EXCERPTED DATA -

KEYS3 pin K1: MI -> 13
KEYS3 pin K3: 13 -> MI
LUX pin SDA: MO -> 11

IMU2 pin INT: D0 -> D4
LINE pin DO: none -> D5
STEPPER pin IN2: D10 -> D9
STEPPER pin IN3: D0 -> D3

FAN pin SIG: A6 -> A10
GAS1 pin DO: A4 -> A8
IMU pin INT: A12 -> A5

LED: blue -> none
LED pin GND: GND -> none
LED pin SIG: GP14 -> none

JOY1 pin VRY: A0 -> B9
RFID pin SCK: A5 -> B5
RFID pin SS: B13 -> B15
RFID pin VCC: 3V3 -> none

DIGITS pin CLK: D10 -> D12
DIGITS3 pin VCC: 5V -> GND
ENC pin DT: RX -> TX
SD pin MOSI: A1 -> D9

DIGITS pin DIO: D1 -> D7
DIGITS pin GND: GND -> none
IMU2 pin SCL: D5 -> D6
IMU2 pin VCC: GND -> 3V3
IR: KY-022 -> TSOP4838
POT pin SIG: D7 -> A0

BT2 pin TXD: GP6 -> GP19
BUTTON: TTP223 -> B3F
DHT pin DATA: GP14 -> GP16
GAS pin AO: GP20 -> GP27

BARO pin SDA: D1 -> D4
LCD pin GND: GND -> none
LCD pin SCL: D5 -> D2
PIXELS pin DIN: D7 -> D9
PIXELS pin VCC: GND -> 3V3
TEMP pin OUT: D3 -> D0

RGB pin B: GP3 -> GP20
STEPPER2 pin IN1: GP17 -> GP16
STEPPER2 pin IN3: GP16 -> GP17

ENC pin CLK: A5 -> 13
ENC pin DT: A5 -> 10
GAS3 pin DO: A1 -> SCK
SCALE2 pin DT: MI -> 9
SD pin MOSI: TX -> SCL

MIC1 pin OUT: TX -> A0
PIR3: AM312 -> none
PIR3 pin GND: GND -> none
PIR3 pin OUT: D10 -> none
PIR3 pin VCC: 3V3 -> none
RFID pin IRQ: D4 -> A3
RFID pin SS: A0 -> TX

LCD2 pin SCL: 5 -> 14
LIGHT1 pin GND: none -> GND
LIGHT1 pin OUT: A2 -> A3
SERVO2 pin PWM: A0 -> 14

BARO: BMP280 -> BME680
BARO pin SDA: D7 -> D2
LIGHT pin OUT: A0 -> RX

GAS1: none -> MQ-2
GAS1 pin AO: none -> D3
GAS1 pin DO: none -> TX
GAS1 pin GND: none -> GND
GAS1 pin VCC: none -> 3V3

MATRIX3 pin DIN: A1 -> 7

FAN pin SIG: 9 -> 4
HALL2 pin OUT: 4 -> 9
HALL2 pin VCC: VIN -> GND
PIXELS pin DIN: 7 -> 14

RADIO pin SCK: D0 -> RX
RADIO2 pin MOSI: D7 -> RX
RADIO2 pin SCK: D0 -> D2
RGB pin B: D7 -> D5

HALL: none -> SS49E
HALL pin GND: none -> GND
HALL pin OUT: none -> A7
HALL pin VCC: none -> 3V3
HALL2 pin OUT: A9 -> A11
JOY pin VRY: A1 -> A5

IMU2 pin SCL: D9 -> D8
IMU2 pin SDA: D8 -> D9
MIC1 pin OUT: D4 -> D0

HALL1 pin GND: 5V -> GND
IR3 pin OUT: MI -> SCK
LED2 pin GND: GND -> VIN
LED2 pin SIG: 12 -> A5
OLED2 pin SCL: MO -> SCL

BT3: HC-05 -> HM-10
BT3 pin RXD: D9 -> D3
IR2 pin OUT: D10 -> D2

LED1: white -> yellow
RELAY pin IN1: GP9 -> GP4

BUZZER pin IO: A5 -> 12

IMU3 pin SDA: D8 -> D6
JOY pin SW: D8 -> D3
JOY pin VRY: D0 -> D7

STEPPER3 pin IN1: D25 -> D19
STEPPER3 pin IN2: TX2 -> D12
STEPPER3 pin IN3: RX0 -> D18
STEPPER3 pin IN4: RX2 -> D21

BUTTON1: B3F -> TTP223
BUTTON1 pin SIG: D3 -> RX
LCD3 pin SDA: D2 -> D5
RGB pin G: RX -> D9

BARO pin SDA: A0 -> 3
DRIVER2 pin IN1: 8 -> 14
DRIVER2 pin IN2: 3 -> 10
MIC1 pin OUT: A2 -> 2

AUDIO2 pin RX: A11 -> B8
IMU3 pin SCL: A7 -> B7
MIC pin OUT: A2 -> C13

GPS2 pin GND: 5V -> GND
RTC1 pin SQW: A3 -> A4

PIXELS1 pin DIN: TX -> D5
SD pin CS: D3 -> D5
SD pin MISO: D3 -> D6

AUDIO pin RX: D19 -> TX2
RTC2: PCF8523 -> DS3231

WORK TO BE COMPLETED - Repeat the material above in full, exactly as it stands.

WRITTEN SOLUTION -
KEYS3 pin K1: MI -> 13
KEYS3 pin K3: 13 -> MI
LUX pin SDA: MO -> 11

IMU2 pin INT: D0 -> D4
LINE pin DO: none -> D5
STEPPER pin IN2: D10 -> D9
STEPPER pin IN3: D0 -> D3

FAN pin SIG: A6 -> A10
GAS1 pin DO: A4 -> A8
IMU pin INT: A12 -> A5

LED: blue -> none
LED pin GND: GND -> none
LED pin SIG: GP14 -> none

JOY1 pin VRY: A0 -> B9
RFID pin SCK: A5 -> B5
RFID pin SS: B13 -> B15
RFID pin VCC: 3V3 -> none

DIGITS pin CLK: D10 -> D12
DIGITS3 pin VCC: 5V -> GND
ENC pin DT: RX -> TX
SD pin MOSI: A1 -> D9

DIGITS pin DIO: D1 -> D7
DIGITS pin GND: GND -> none
IMU2 pin SCL: D5 -> D6
IMU2 pin VCC: GND -> 3V3
IR: KY-022 -> TSOP4838
POT pin SIG: D7 -> A0

BT2 pin TXD: GP6 -> GP19
BUTTON: TTP223 -> B3F
DHT pin DATA: GP14 -> GP16
GAS pin AO: GP20 -> GP27

BARO pin SDA: D1 -> D4
LCD pin GND: GND -> none
LCD pin SCL: D5 -> D2
PIXELS pin DIN: D7 -> D9
PIXELS pin VCC: GND -> 3V3
TEMP pin OUT: D3 -> D0

RGB pin B: GP3 -> GP20
STEPPER2 pin IN1: GP17 -> GP16
STEPPER2 pin IN3: GP16 -> GP17

ENC pin CLK: A5 -> 13
ENC pin DT: A5 -> 10
GAS3 pin DO: A1 -> SCK
SCALE2 pin DT: MI -> 9
SD pin MOSI: TX -> SCL

MIC1 pin OUT: TX -> A0
PIR3: AM312 -> none
PIR3 pin GND: GND -> none
PIR3 pin OUT: D10 -> none
PIR3 pin VCC: 3V3 -> none
RFID pin IRQ: D4 -> A3
RFID pin SS: A0 -> TX

LCD2 pin SCL: 5 -> 14
LIGHT1 pin GND: none -> GND
LIGHT1 pin OUT: A2 -> A3
SERVO2 pin PWM: A0 -> 14

BARO: BMP280 -> BME680
BARO pin SDA: D7 -> D2
LIGHT pin OUT: A0 -> RX

GAS1: none -> MQ-2
GAS1 pin AO: none -> D3
GAS1 pin DO: none -> TX
GAS1 pin GND: none -> GND
GAS1 pin VCC: none -> 3V3

MATRIX3 pin DIN: A1 -> 7

FAN pin SIG: 9 -> 4
HALL2 pin OUT: 4 -> 9
HALL2 pin VCC: VIN -> GND
PIXELS pin DIN: 7 -> 14

RADIO pin SCK: D0 -> RX
RADIO2 pin MOSI: D7 -> RX
RADIO2 pin SCK: D0 -> D2
RGB pin B: D7 -> D5

HALL: none -> SS49E
HALL pin GND: none -> GND
HALL pin OUT: none -> A7
HALL pin VCC: none -> 3V3
HALL2 pin OUT: A9 -> A11
JOY pin VRY: A1 -> A5

IMU2 pin SCL: D9 -> D8
IMU2 pin SDA: D8 -> D9
MIC1 pin OUT: D4 -> D0

HALL1 pin GND: 5V -> GND
IR3 pin OUT: MI -> SCK
LED2 pin GND: GND -> VIN
LED2 pin SIG: 12 -> A5
OLED2 pin SCL: MO -> SCL

BT3: HC-05 -> HM-10
BT3 pin RXD: D9 -> D3
IR2 pin OUT: D10 -> D2

LED1: white -> yellow
RELAY pin IN1: GP9 -> GP4

BUZZER pin IO: A5 -> 12

IMU3 pin SDA: D8 -> D6
JOY pin SW: D8 -> D3
JOY pin VRY: D0 -> D7

STEPPER3 pin IN1: D25 -> D19
STEPPER3 pin IN2: TX2 -> D12
STEPPER3 pin IN3: RX0 -> D18
STEPPER3 pin IN4: RX2 -> D21

BUTTON1: B3F -> TTP223
BUTTON1 pin SIG: D3 -> RX
LCD3 pin SDA: D2 -> D5
RGB pin G: RX -> D9

BARO pin SDA: A0 -> 3
DRIVER2 pin IN1: 8 -> 14
DRIVER2 pin IN2: 3 -> 10
MIC1 pin OUT: A2 -> 2

AUDIO2 pin RX: A11 -> B8
IMU3 pin SCL: A7 -> B7
MIC pin OUT: A2 -> C13

GPS2 pin GND: 5V -> GND
RTC1 pin SQW: A3 -> A4

PIXELS1 pin DIN: TX -> D5
SD pin CS: D3 -> D5
SD pin MISO: D3 -> D6

AUDIO pin RX: D19 -> TX2
RTC2: PCF8523 -> DS3231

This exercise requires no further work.